Data for the task:
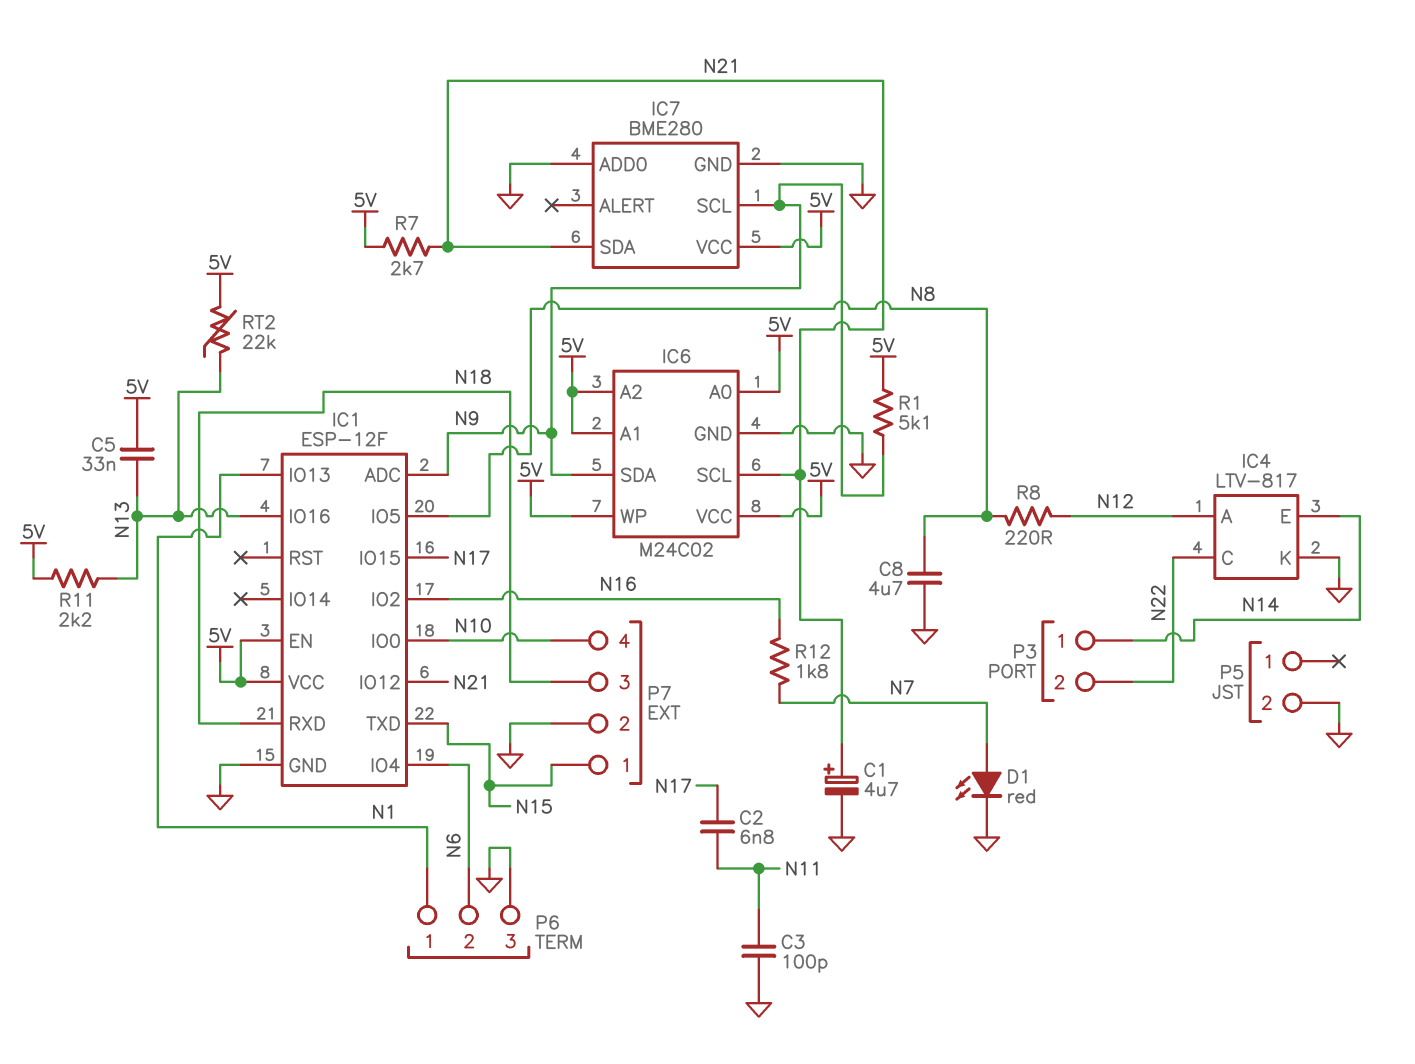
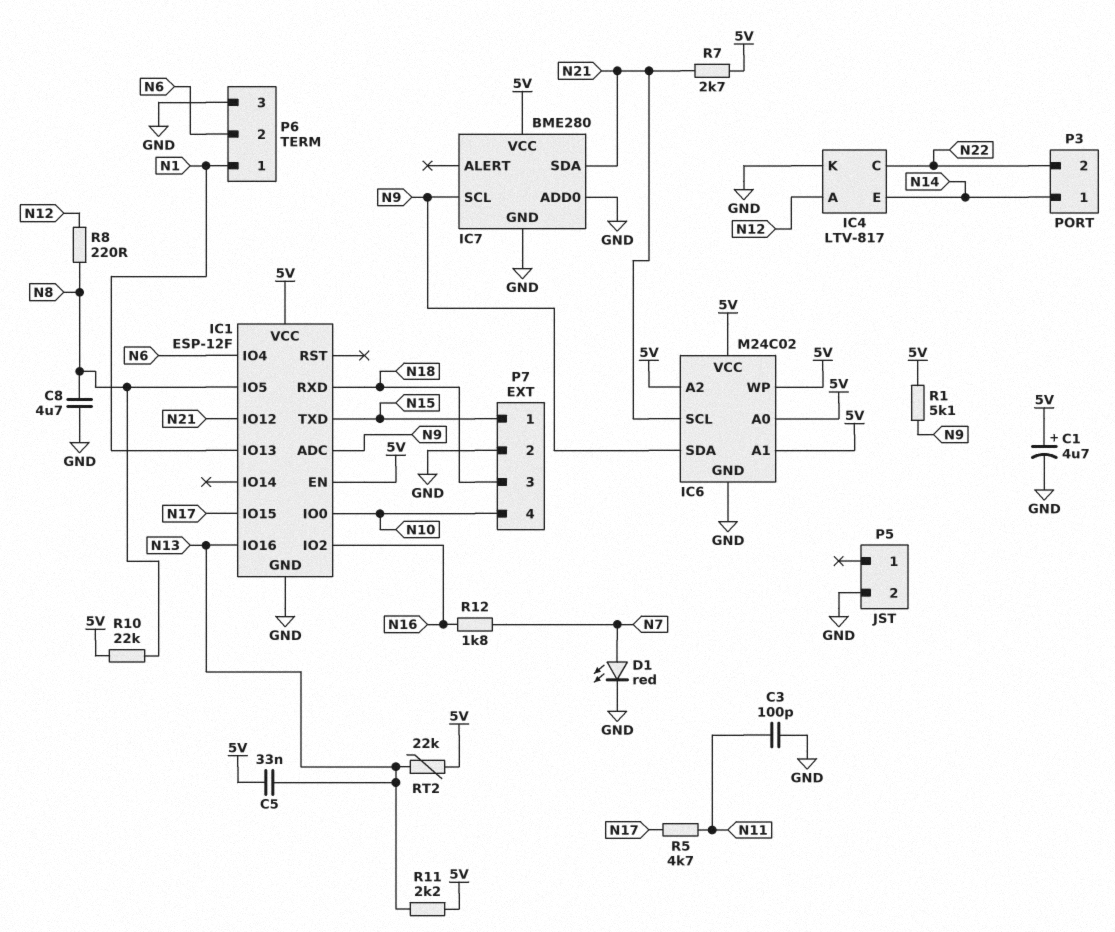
C1: 4.7uF (plus N21, minus GND) -> 4.7uF (plus 5V, minus GND)
C2: 6.8nF (N11, N17) -> none
R5: none -> 4.7k (N11, N17)
R10: none -> 22k (5V, N8)

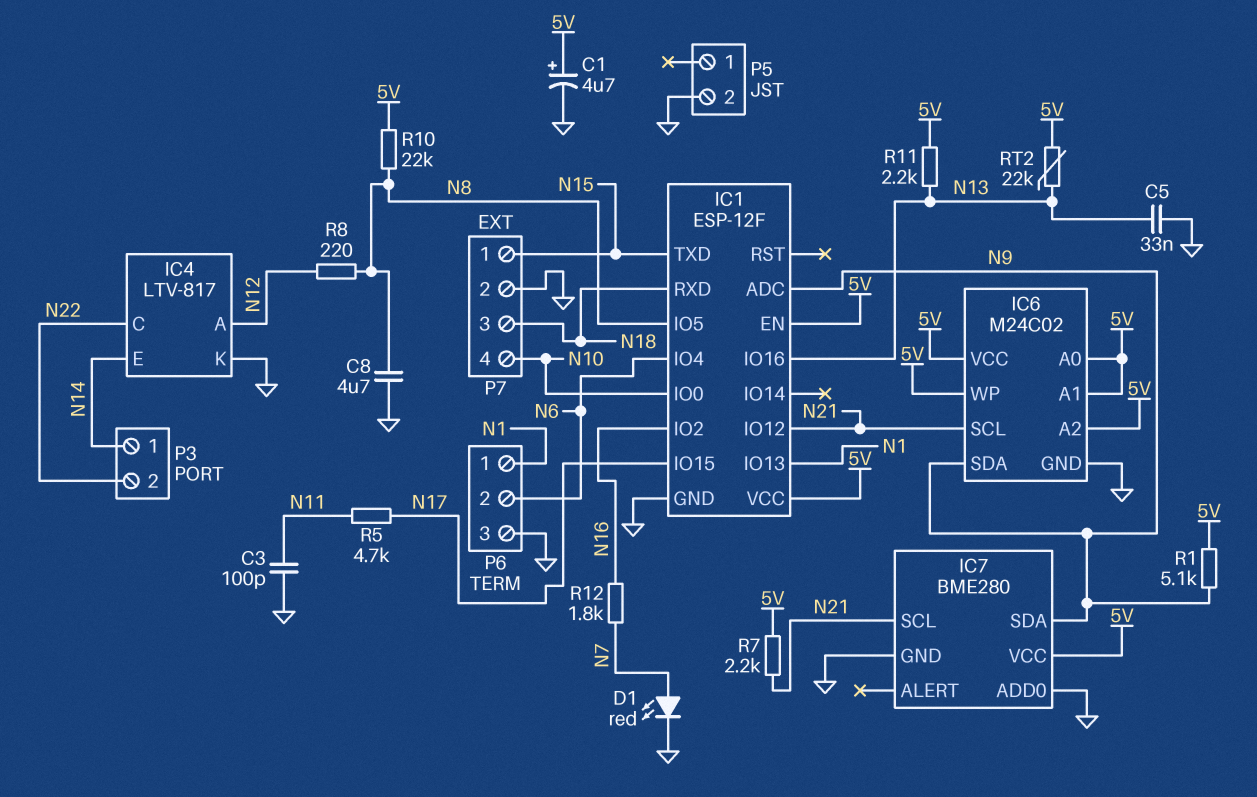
C5: 33nF (5V, N13) -> 33nF (GND, N13)
IC7 pin SCL: N9 -> N21
IC7 pin SDA: N21 -> N9
R7: 2.7k (5V, N21) -> 2.2k (5V, N21)

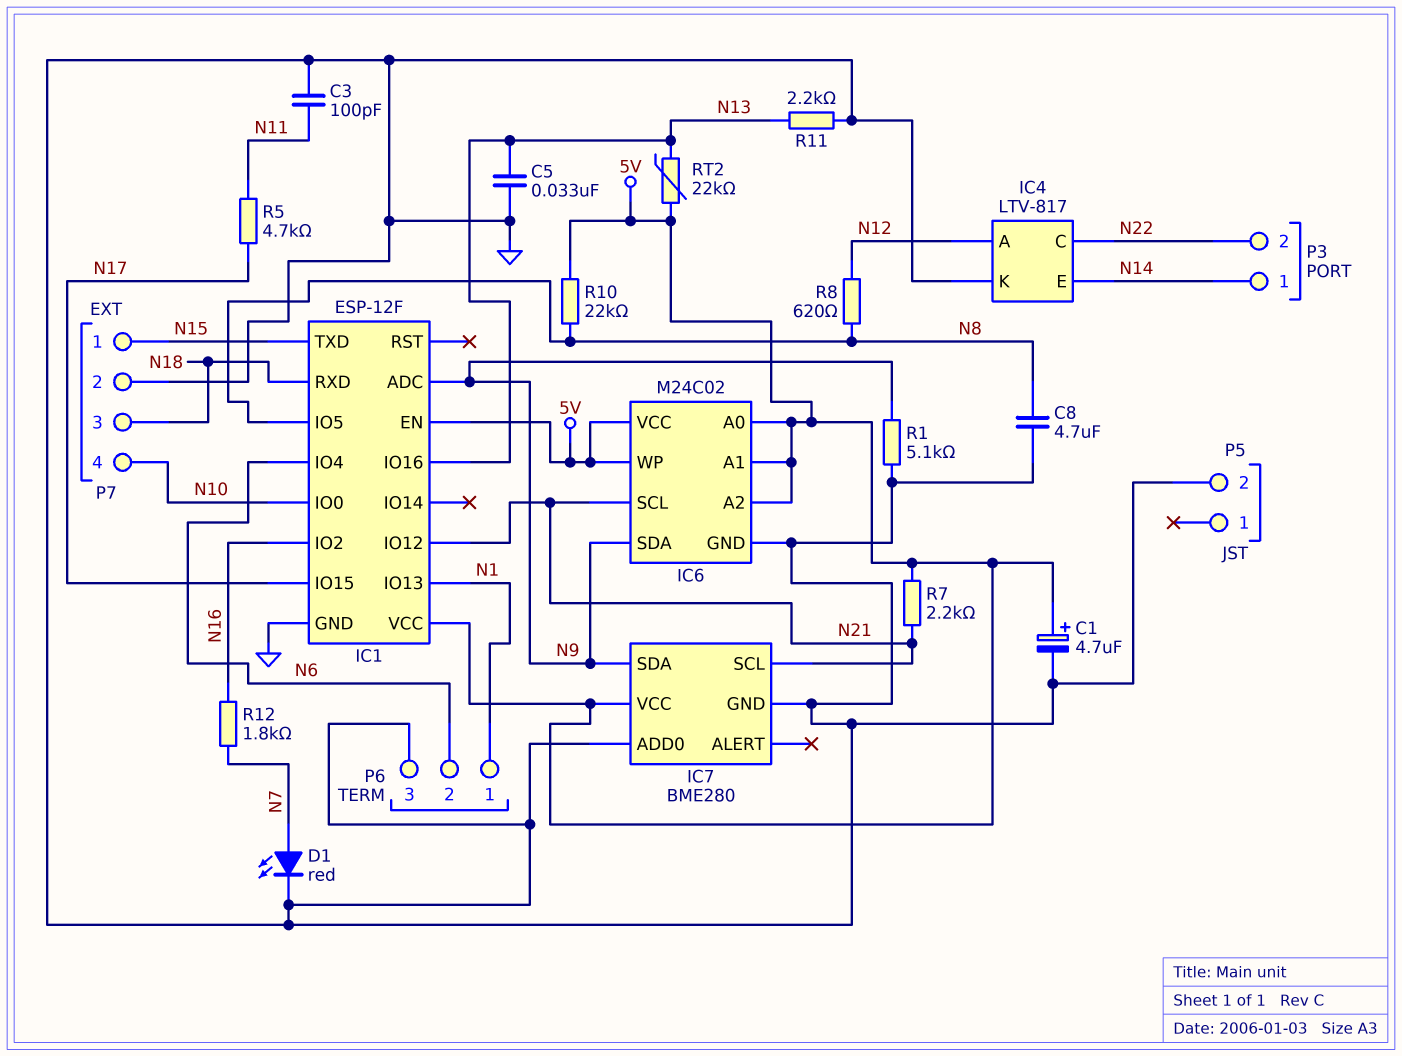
R1: 5.1k (5V, N9) -> 5.1k (GND, N9)
R8: 220 (N8, N12) -> 620 (N8, N12)
R11: 2.2k (5V, N13) -> 2.2k (GND, N13)

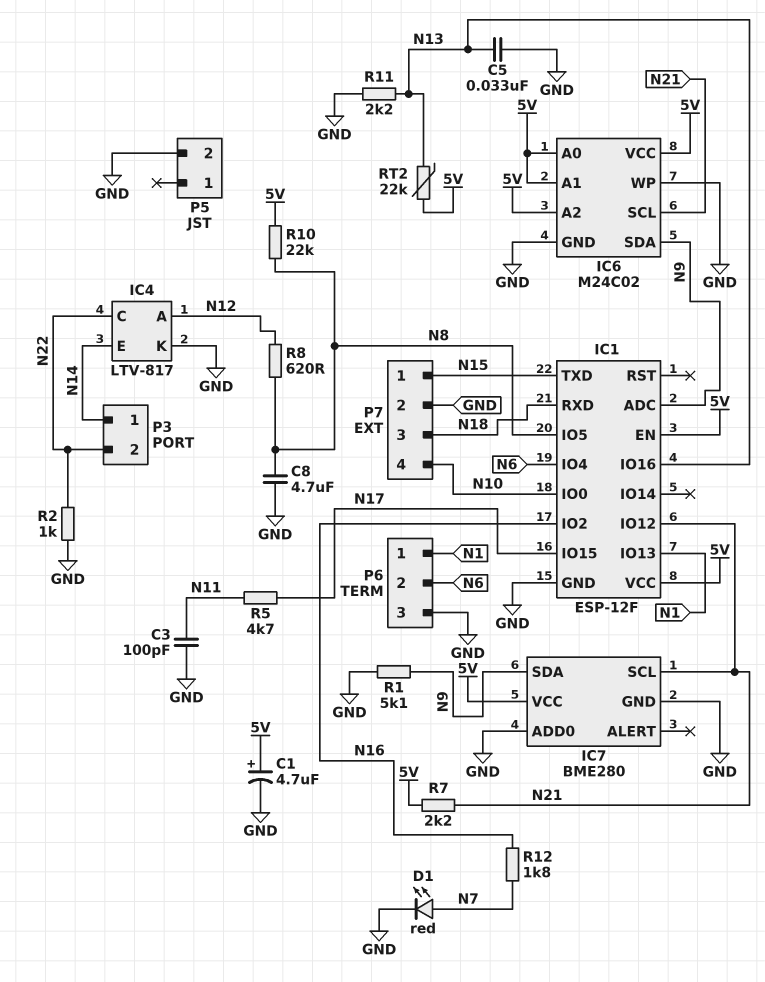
IC6 pin WP: 5V -> GND
R2: none -> 1k (GND, N22)

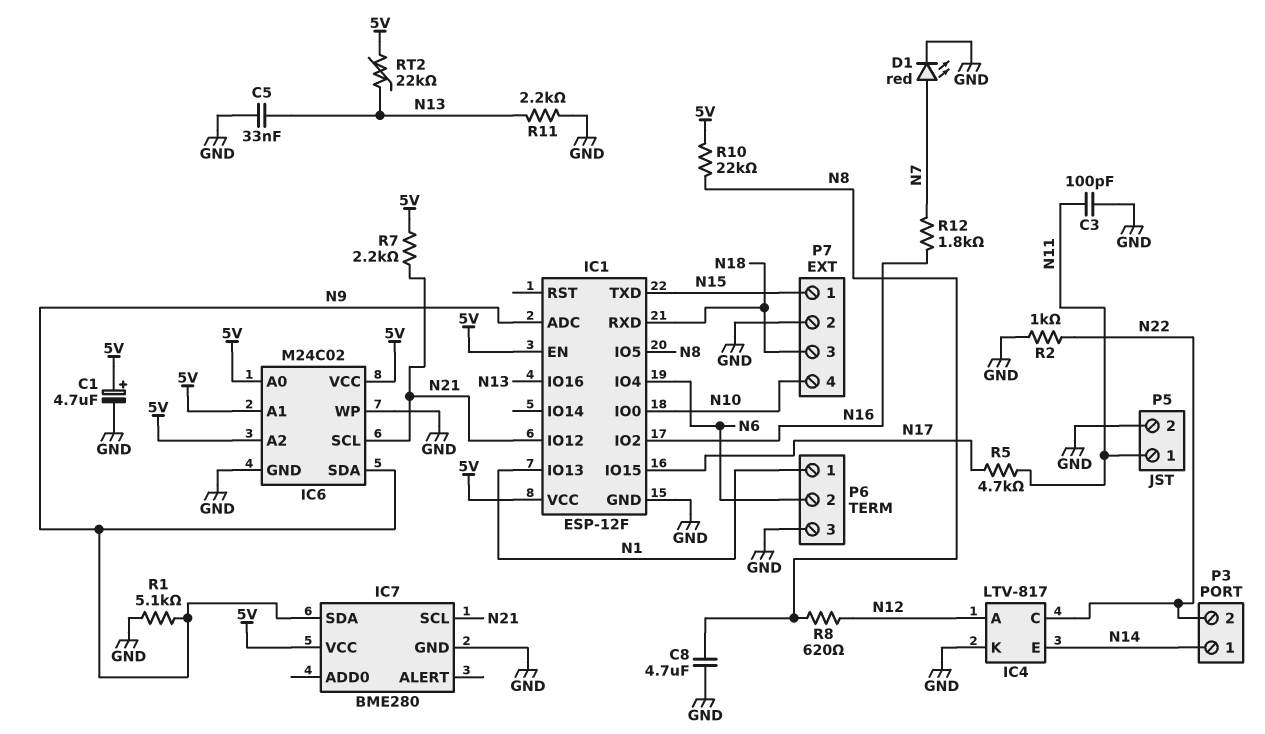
IC7 pin ADD0: GND -> none
P5 pin 1: none -> N11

Task details:
Repeat the listing in full and exactly. Do not include any images.

Task output:
C1: 4.7uF (plus N21, minus GND) -> 4.7uF (plus 5V, minus GND)
C2: 6.8nF (N11, N17) -> none
R5: none -> 4.7k (N11, N17)
R10: none -> 22k (5V, N8)

C5: 33nF (5V, N13) -> 33nF (GND, N13)
IC7 pin SCL: N9 -> N21
IC7 pin SDA: N21 -> N9
R7: 2.7k (5V, N21) -> 2.2k (5V, N21)

R1: 5.1k (5V, N9) -> 5.1k (GND, N9)
R8: 220 (N8, N12) -> 620 (N8, N12)
R11: 2.2k (5V, N13) -> 2.2k (GND, N13)

IC6 pin WP: 5V -> GND
R2: none -> 1k (GND, N22)

IC7 pin ADD0: GND -> none
P5 pin 1: none -> N11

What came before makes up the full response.